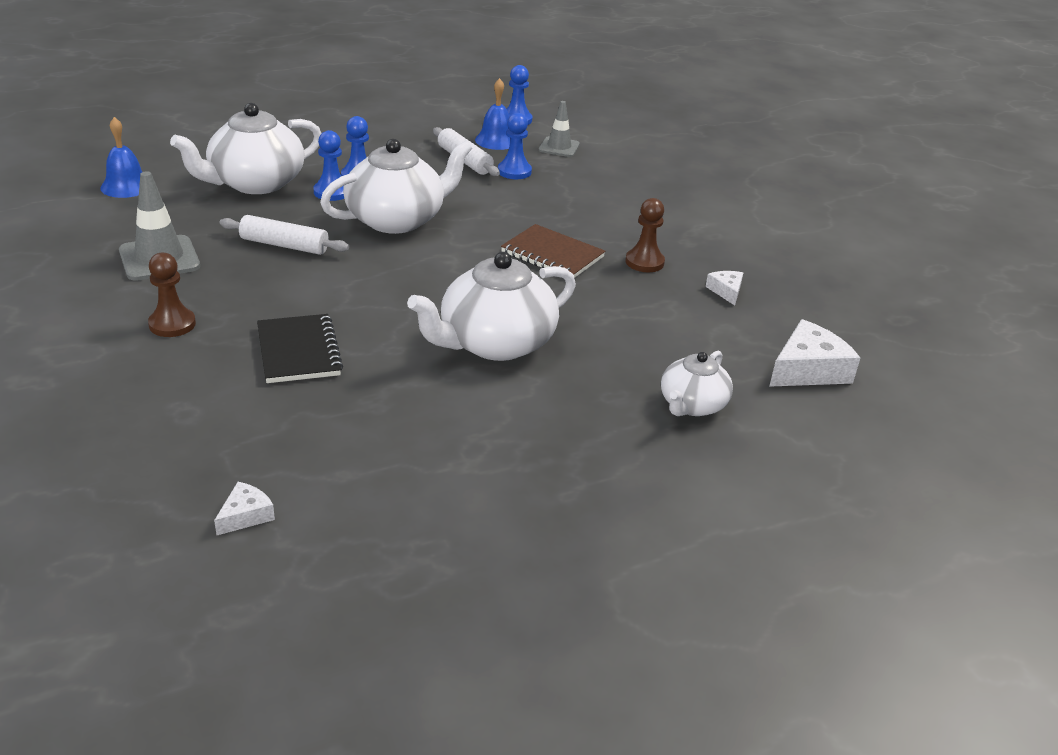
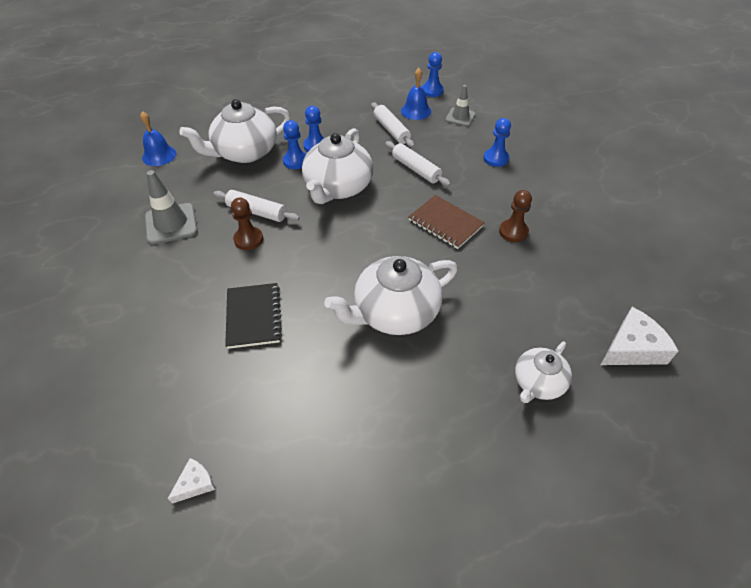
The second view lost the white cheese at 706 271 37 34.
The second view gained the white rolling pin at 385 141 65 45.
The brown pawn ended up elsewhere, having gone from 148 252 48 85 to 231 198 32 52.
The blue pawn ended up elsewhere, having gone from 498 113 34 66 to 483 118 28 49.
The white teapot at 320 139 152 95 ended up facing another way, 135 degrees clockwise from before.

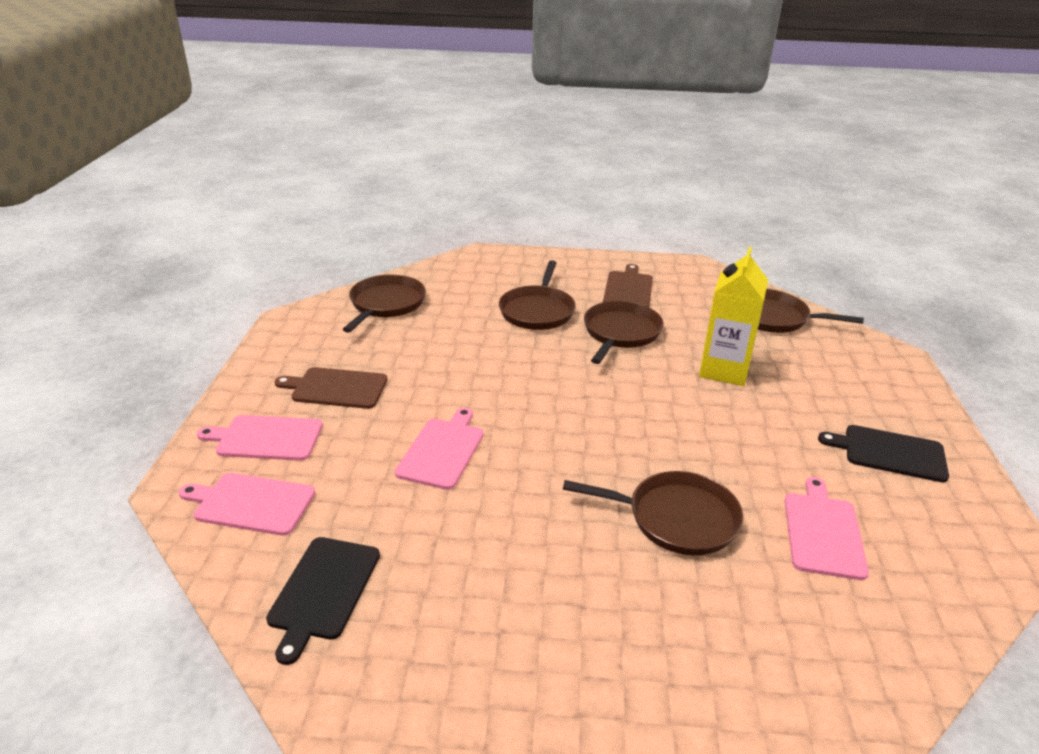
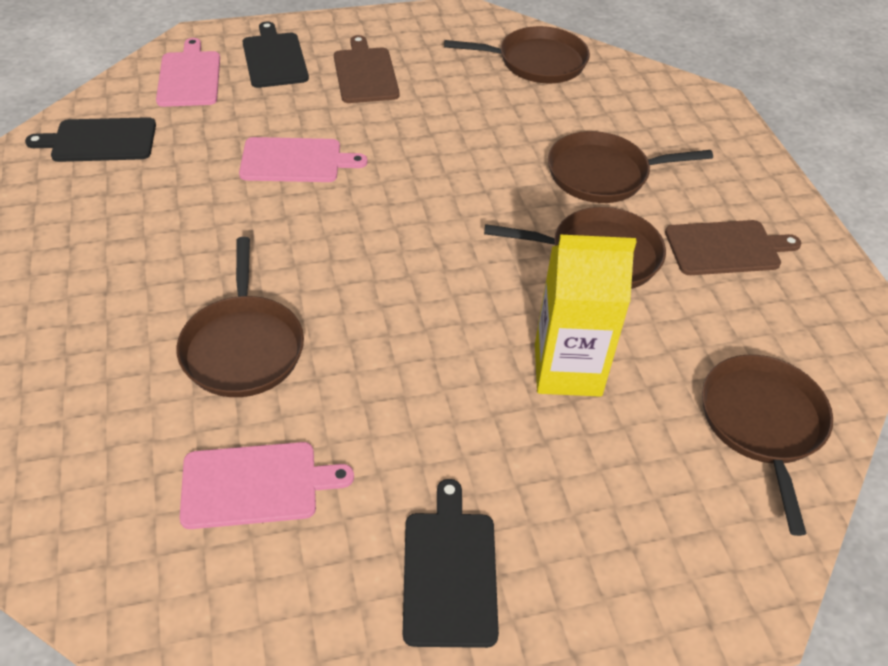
What was the pink cutting board at 197 415 126 46 turned into the black cutting board at 242 21 67 67.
========================================
▶ Problem requirements
Return word for word the line bearing "The blue pawn" and every later line of the entries, but none of the pictures.

▶ Exercise output
The blue pawn ended up elsewhere, having gone from 498 113 34 66 to 483 118 28 49.
The white teapot at 320 139 152 95 ended up facing another way, 135 degrees clockwise from before.

What was the pink cutting board at 197 415 126 46 turned into the black cutting board at 242 21 67 67.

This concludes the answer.